[Opening GIVEN DATA section]

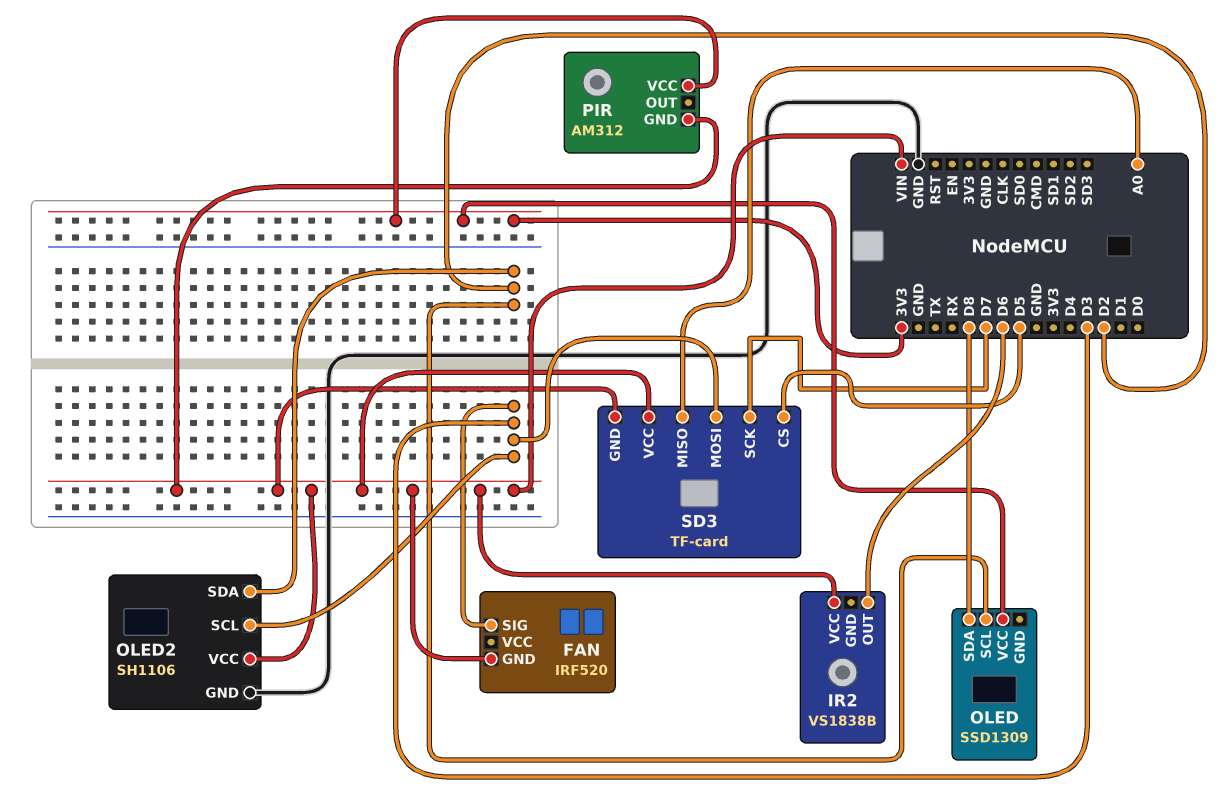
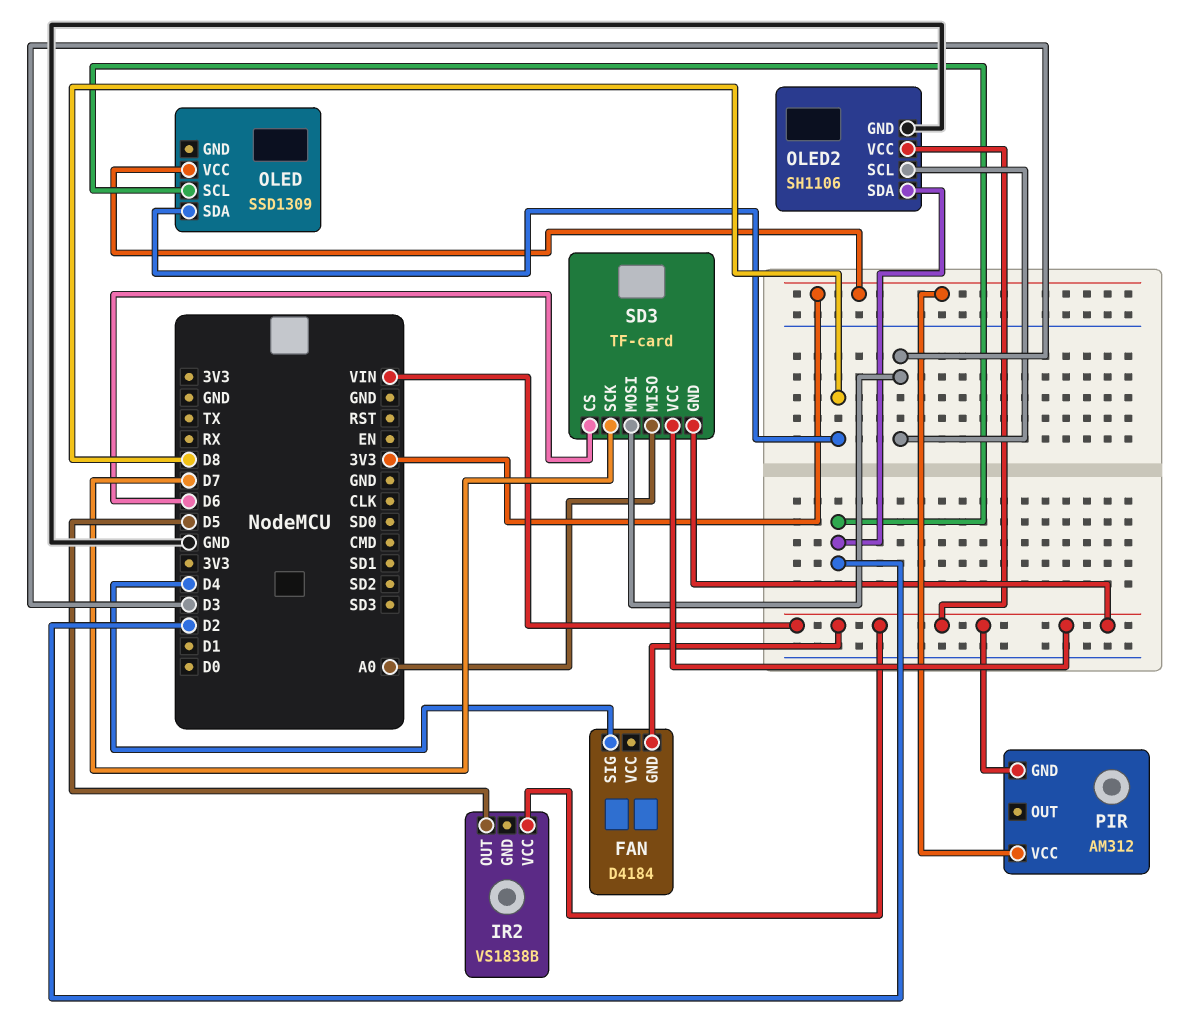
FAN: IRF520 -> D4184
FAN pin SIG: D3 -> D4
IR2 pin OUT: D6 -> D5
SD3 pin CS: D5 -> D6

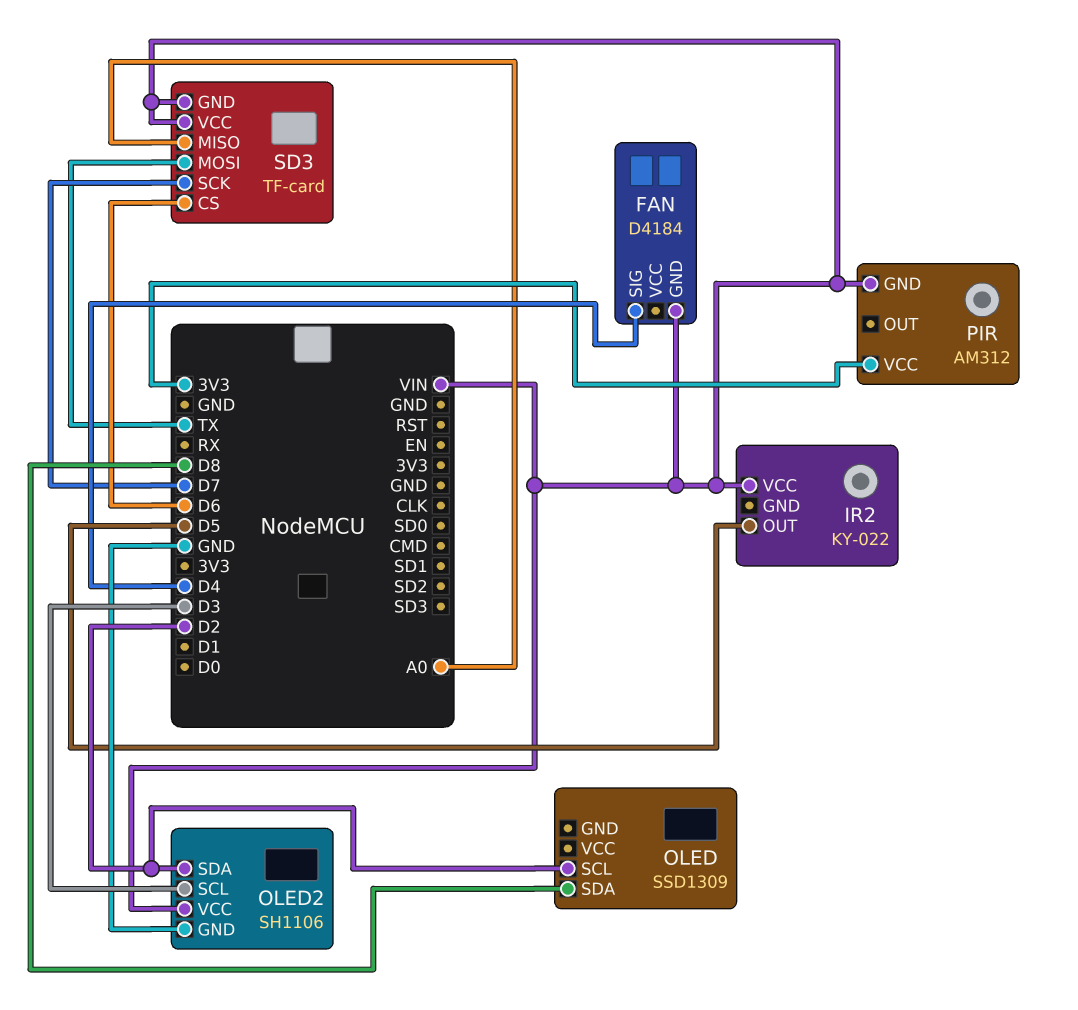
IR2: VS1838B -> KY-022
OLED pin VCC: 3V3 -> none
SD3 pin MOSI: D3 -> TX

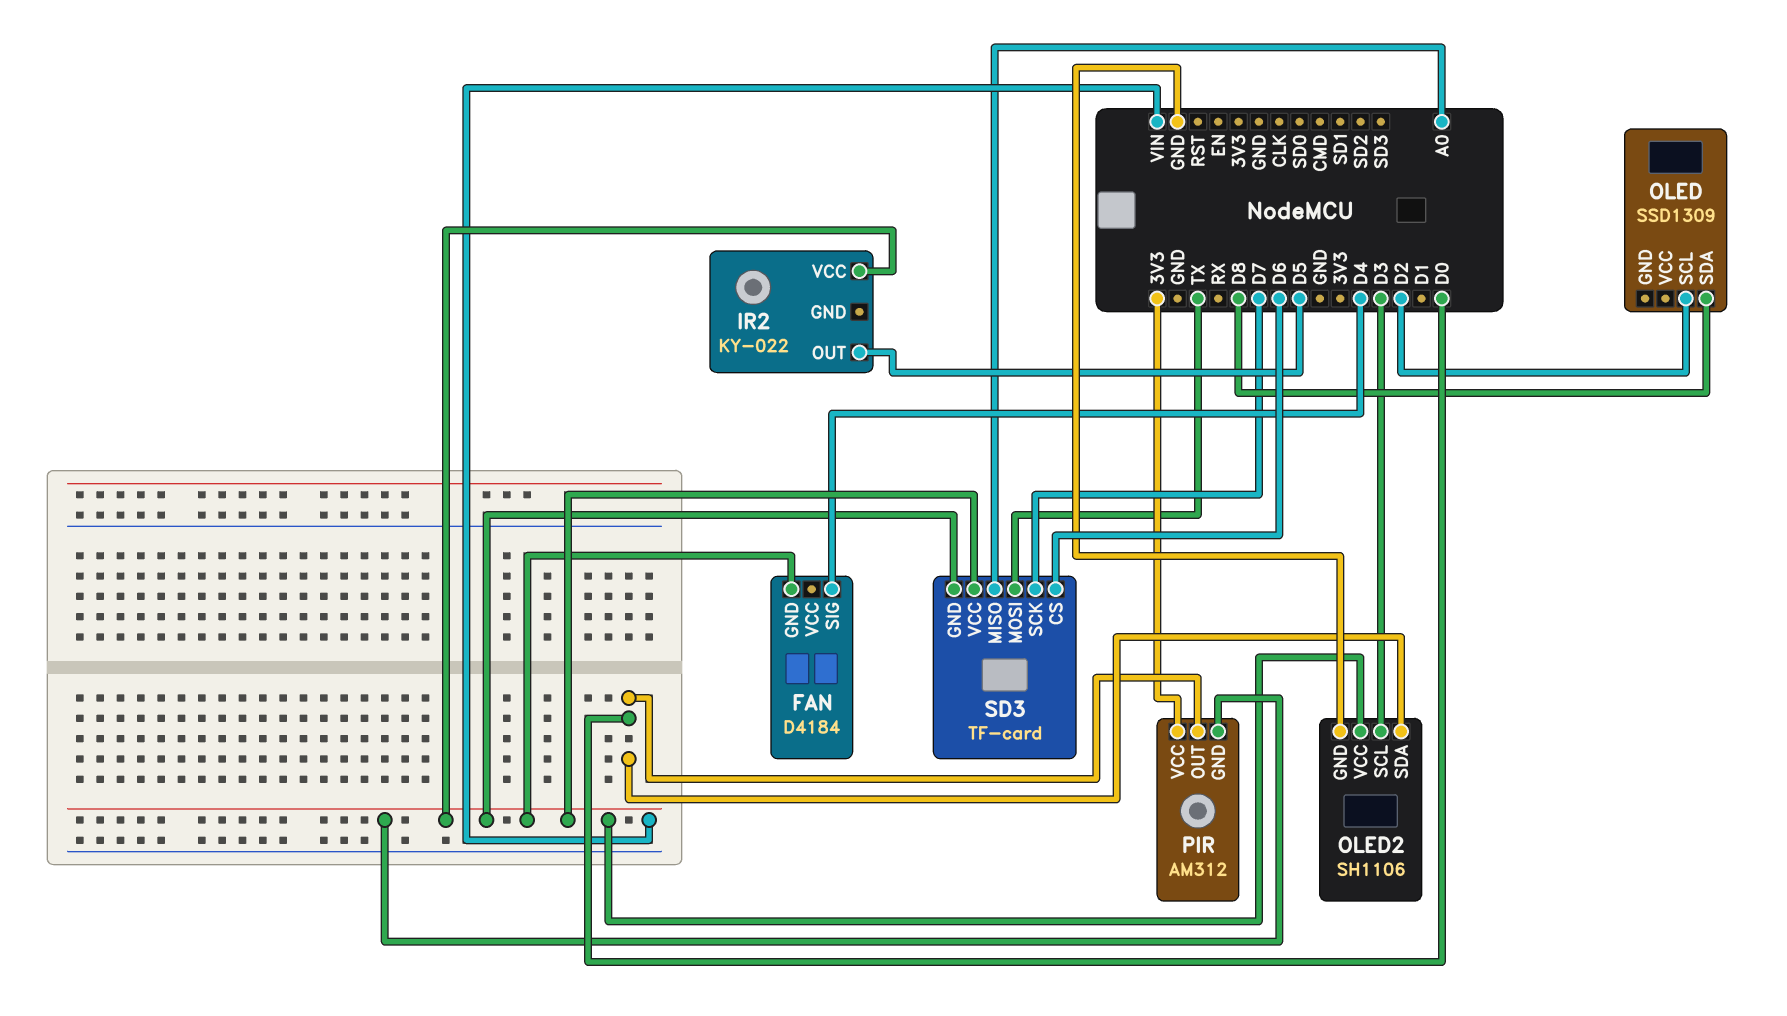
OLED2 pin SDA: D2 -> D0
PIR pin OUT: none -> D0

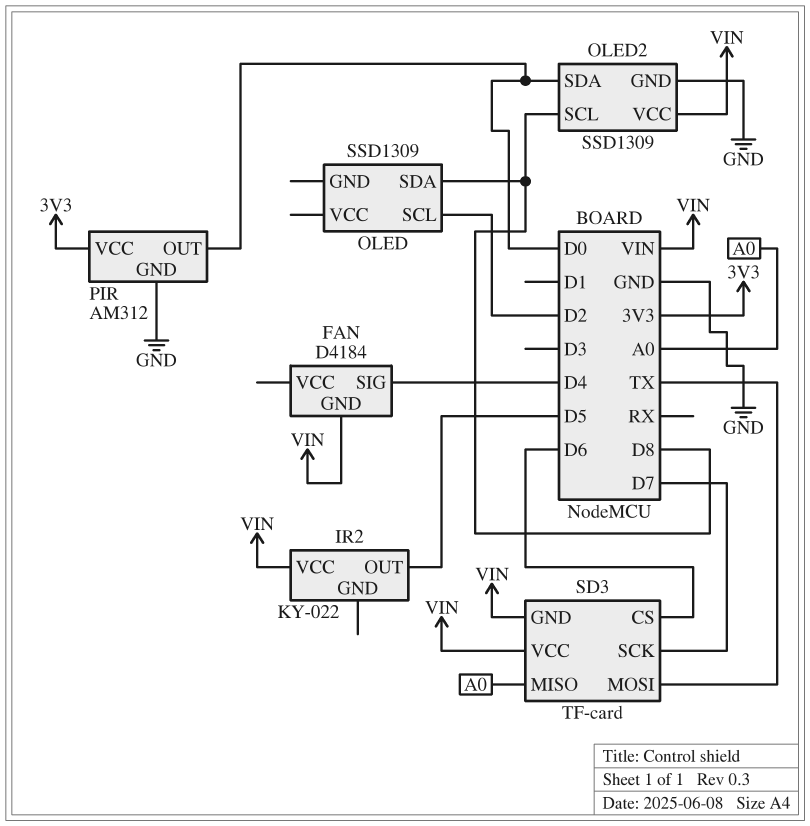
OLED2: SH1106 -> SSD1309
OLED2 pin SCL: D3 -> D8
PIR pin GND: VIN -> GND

[Closing GIVEN DATA section]
[Opening GIVEN DATA section]

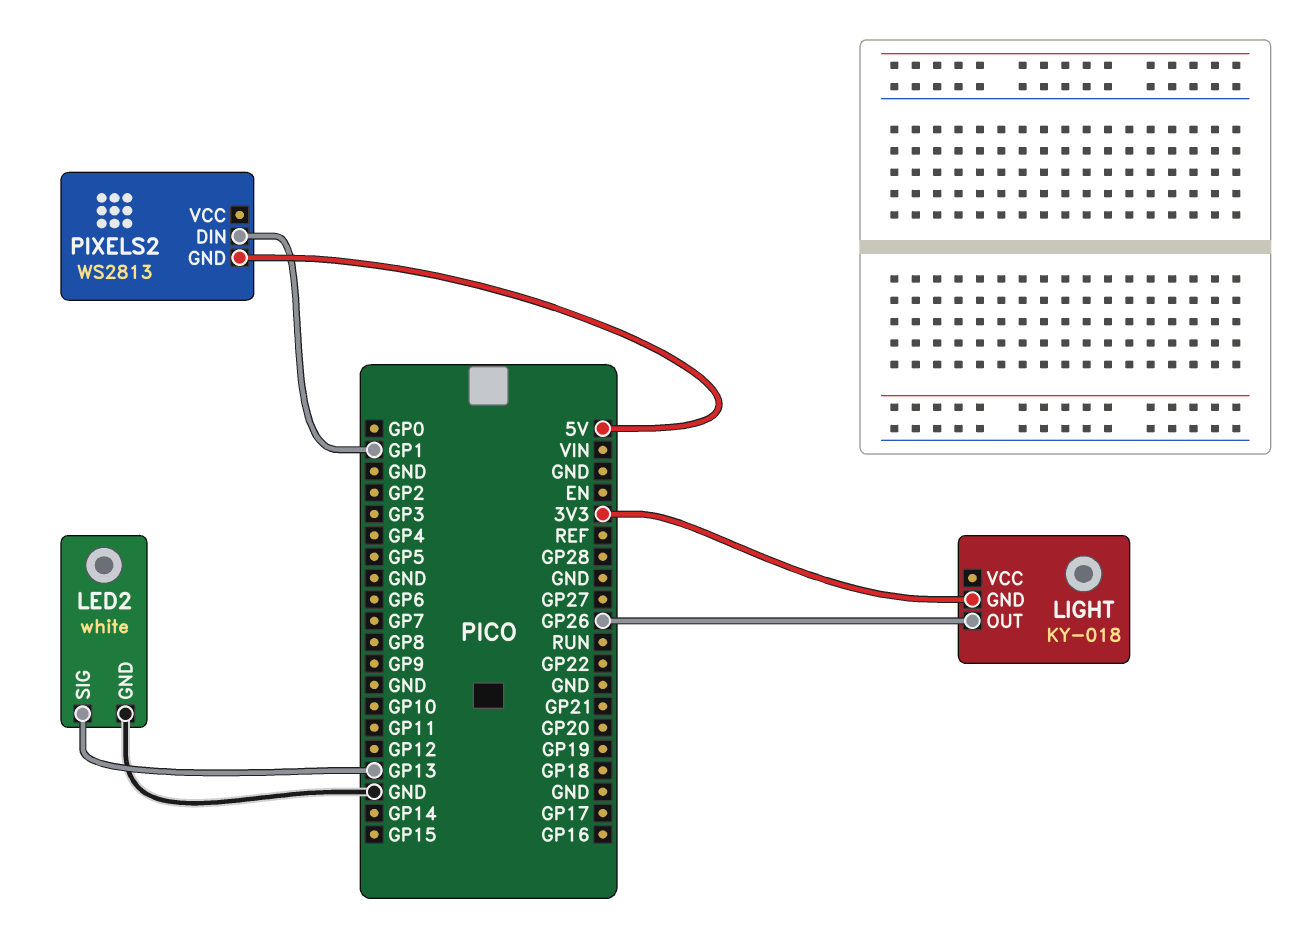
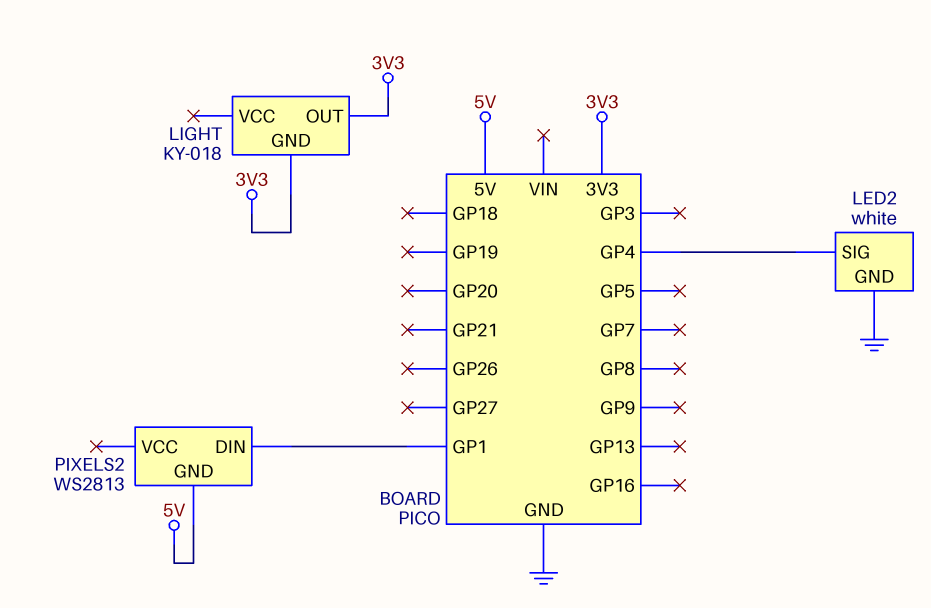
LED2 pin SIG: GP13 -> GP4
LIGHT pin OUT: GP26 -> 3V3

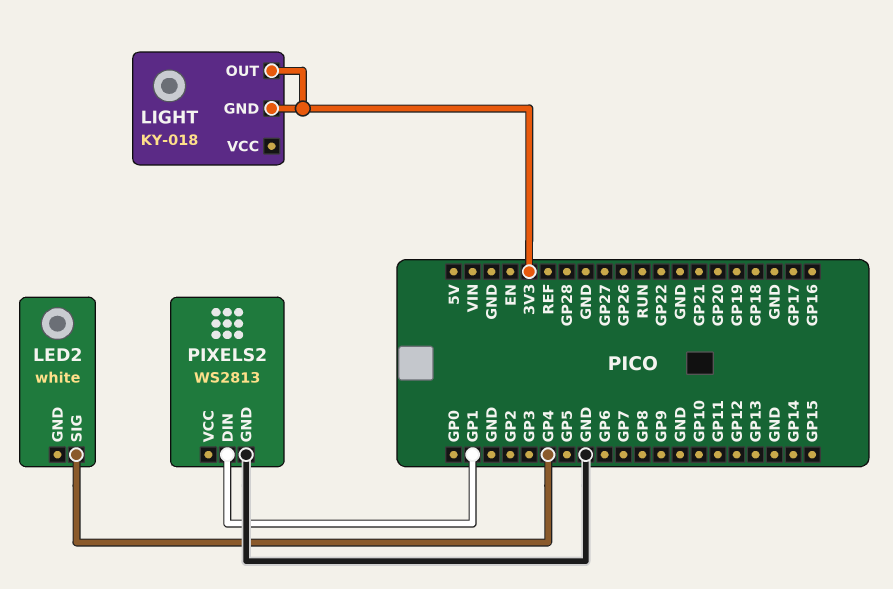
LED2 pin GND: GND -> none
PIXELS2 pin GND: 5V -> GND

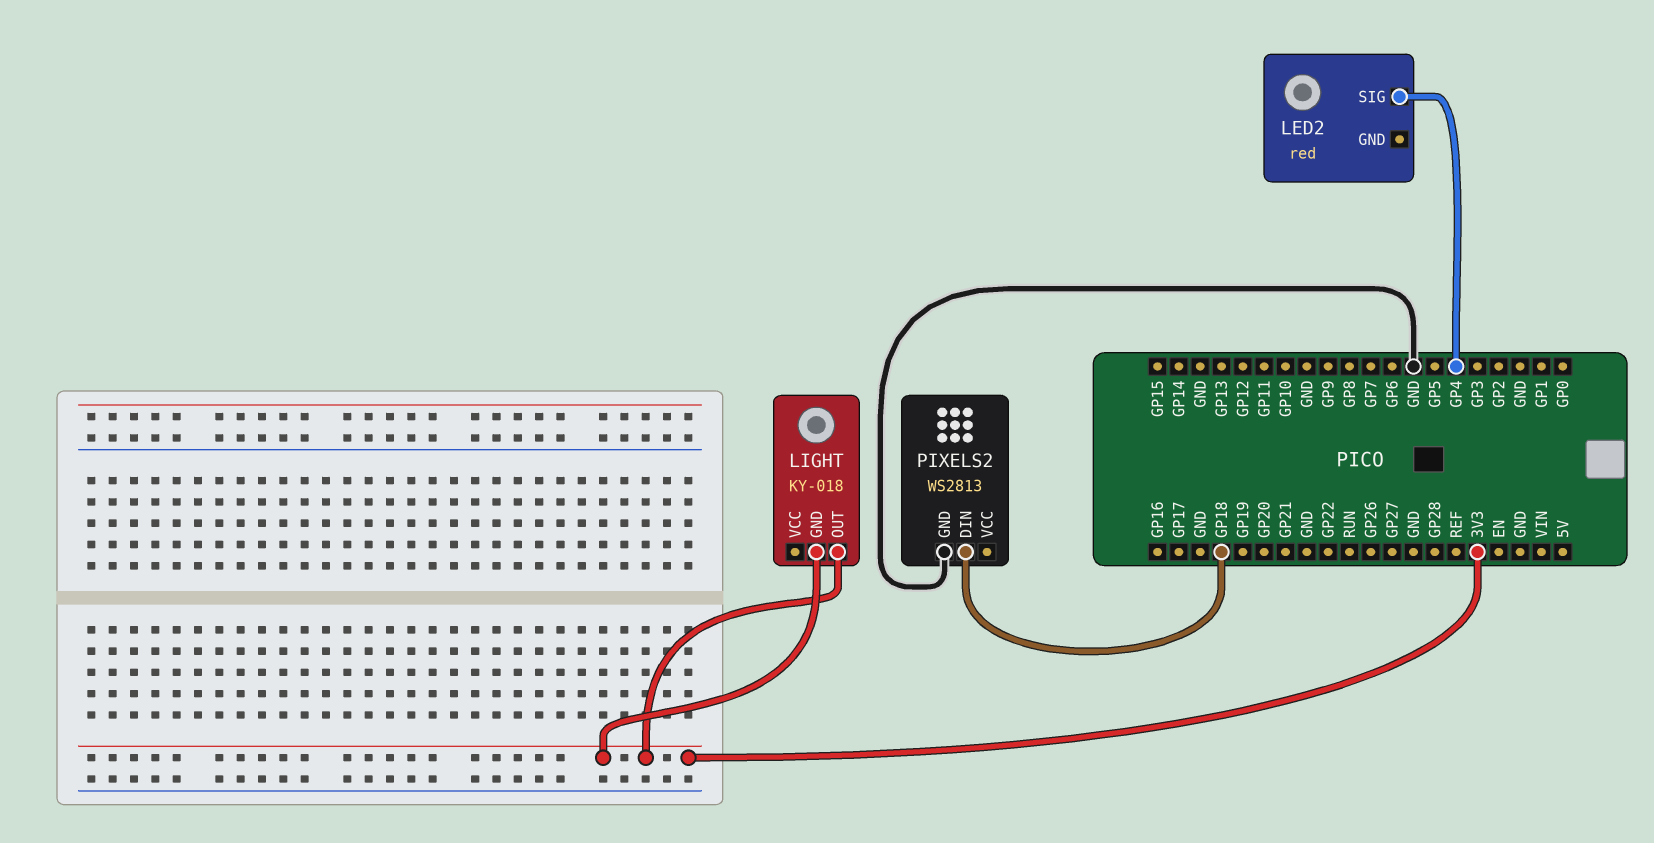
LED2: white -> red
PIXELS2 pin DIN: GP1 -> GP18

[Closing GIVEN DATA section]

#### EXERCISE INSTRUCTIONS
Looking above, find the stretch of lines that opens with the one holding "FAN: IRF520 -> D4184" and closes with the one holding "PIR pin GND: VIN -> GND". Copy it exactly, pictures excluded.

#### EXERCISE ANSWER
FAN: IRF520 -> D4184
FAN pin SIG: D3 -> D4
IR2 pin OUT: D6 -> D5
SD3 pin CS: D5 -> D6

IR2: VS1838B -> KY-022
OLED pin VCC: 3V3 -> none
SD3 pin MOSI: D3 -> TX

OLED2 pin SDA: D2 -> D0
PIR pin OUT: none -> D0

OLED2: SH1106 -> SSD1309
OLED2 pin SCL: D3 -> D8
PIR pin GND: VIN -> GND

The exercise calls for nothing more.